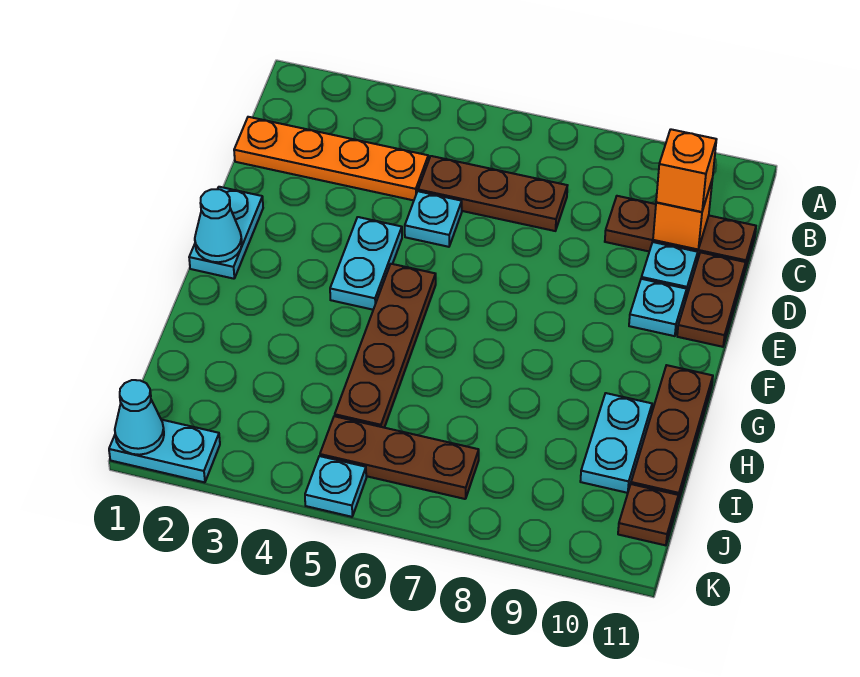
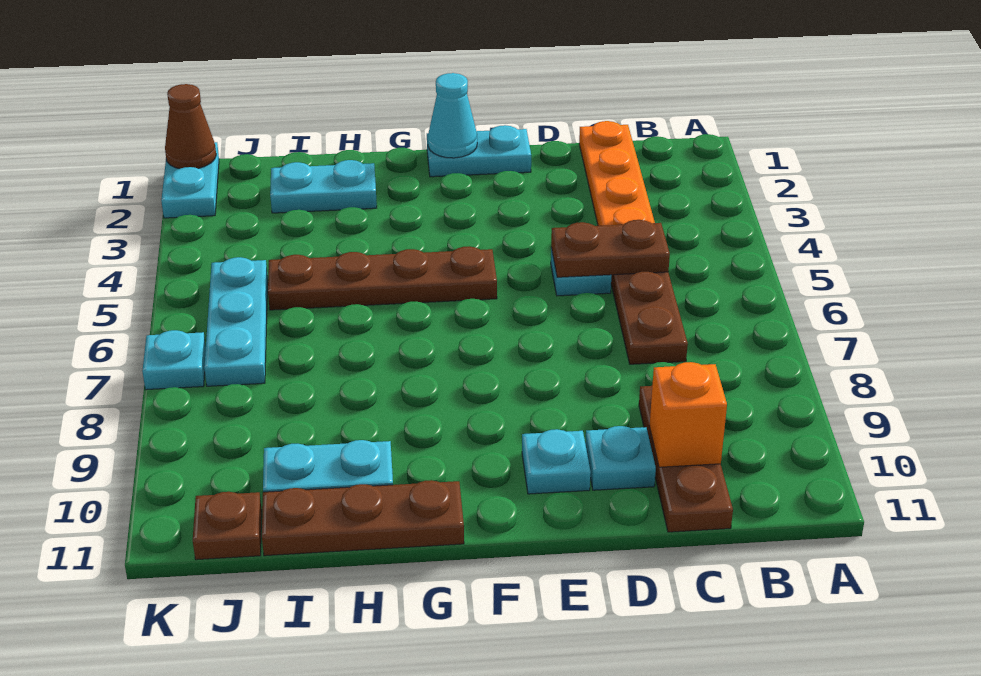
orange brick C10 level 3 -> none
brown plate D11:E11 level 1 -> brown plate C5:D5 level 2
cyan plate E4:F4 level 1 -> cyan plate H2:I2 level 1
brown plate J5:J7 level 1 -> cyan plate J5:J7 level 1
cyan cone K1 level 2 -> brown cone K1 level 2
cyan plate K5 level 1 -> cyan plate K7 level 1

Description of the task —
Reproduce every record in full. Leave out the images.

Answer box —
orange brick C10 level 3 -> none
brown plate D11:E11 level 1 -> brown plate C5:D5 level 2
cyan plate E4:F4 level 1 -> cyan plate H2:I2 level 1
brown plate J5:J7 level 1 -> cyan plate J5:J7 level 1
cyan cone K1 level 2 -> brown cone K1 level 2
cyan plate K5 level 1 -> cyan plate K7 level 1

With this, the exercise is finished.